◆ The task: Could you collect every line of the items below that contains the word "compared"?

◆ Materials provided:
>> start

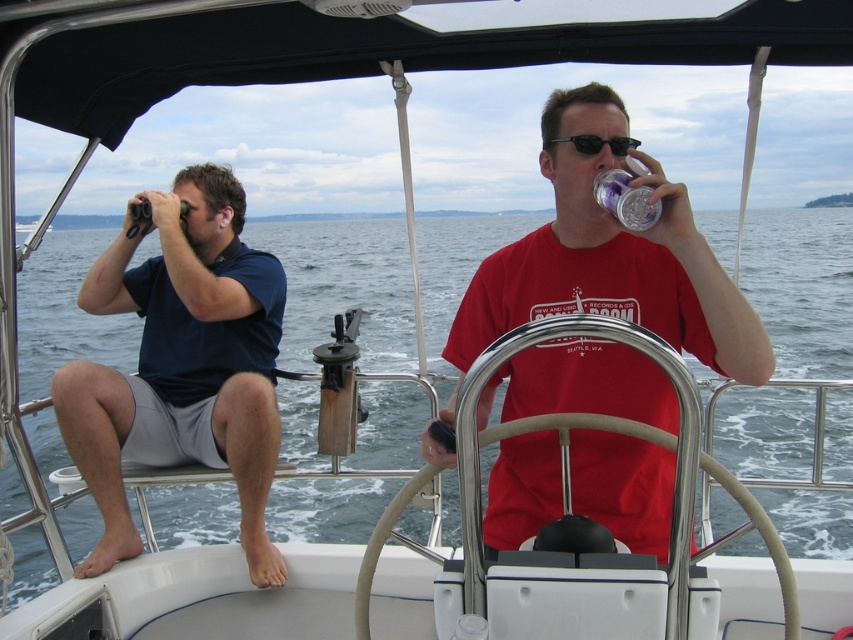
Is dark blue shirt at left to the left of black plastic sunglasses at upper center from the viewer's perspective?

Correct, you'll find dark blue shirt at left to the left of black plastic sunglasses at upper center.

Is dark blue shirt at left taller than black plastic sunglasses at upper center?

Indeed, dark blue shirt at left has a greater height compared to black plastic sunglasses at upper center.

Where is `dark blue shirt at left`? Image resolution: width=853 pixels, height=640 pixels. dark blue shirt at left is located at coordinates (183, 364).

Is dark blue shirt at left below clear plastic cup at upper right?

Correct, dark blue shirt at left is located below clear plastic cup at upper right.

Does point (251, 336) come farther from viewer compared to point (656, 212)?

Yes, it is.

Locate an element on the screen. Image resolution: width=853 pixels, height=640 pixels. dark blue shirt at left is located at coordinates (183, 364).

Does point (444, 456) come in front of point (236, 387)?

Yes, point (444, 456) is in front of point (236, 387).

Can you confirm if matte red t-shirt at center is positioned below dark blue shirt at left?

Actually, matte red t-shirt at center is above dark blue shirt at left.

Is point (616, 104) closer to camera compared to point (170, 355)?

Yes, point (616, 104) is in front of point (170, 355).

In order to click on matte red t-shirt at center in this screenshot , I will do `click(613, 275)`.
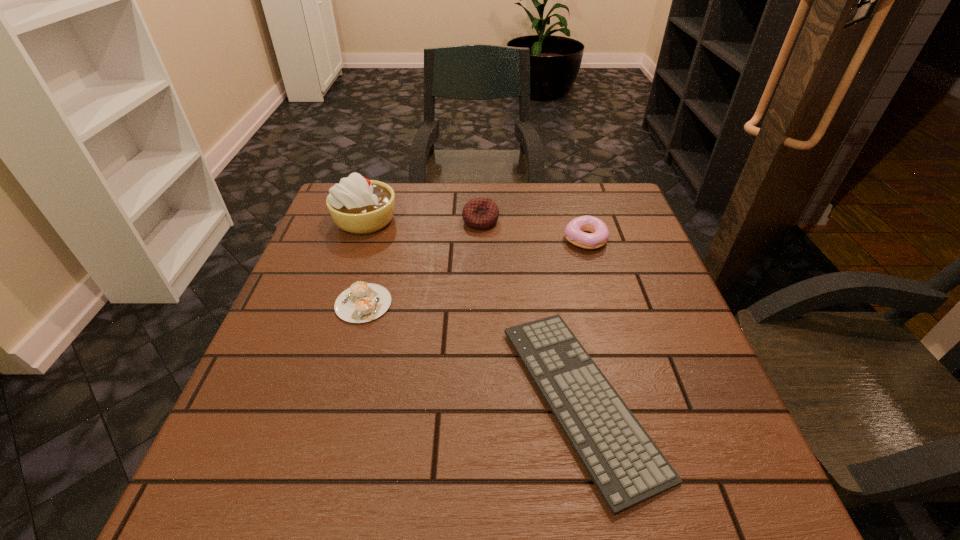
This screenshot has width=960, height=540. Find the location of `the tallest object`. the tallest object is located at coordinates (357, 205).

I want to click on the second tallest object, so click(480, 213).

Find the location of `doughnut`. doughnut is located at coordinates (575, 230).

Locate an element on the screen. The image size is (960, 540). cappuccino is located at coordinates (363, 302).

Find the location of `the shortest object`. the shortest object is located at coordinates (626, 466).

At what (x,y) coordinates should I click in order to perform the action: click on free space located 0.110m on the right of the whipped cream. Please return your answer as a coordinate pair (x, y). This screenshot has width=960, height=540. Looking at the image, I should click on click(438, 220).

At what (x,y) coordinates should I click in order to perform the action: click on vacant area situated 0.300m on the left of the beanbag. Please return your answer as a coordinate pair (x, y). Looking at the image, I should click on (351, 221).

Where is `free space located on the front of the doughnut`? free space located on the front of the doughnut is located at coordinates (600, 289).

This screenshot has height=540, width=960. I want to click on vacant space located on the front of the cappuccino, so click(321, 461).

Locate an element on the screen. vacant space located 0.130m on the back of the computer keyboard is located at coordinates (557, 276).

>> end
>> start

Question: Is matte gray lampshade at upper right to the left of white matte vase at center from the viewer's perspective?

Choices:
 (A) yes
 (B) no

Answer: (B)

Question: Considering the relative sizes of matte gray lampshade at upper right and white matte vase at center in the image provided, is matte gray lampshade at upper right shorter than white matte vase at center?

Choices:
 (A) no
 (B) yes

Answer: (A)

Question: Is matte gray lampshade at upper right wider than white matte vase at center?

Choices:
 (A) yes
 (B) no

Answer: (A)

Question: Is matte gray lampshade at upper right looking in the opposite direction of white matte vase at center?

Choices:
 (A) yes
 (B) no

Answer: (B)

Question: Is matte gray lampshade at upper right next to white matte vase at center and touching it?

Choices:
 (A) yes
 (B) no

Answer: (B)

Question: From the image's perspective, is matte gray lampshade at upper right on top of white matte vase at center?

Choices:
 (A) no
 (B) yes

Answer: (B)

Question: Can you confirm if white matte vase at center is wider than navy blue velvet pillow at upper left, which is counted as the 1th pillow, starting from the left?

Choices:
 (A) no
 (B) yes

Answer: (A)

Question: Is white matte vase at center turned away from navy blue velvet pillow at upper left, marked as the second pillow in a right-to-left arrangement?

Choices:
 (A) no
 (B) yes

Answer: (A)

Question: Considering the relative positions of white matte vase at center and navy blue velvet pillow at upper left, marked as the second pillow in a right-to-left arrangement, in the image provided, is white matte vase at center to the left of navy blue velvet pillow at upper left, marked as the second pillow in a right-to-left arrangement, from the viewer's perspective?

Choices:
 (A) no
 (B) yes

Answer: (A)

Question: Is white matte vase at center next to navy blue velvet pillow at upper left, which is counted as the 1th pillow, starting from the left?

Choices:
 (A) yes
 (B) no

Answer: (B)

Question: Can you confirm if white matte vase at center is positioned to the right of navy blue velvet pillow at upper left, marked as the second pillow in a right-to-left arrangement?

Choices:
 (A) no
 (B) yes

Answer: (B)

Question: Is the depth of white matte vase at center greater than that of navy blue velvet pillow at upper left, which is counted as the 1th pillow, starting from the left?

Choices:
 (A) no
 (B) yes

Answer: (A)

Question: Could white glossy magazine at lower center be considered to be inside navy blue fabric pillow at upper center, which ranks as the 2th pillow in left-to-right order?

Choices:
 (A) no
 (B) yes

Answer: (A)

>> end

◆ Exercise solution:
Indeed, dark blue shirt at left has a greater height compared to black plastic sunglasses at upper center.
Does point (251, 336) come farther from viewer compared to point (656, 212)?
Is point (616, 104) closer to camera compared to point (170, 355)?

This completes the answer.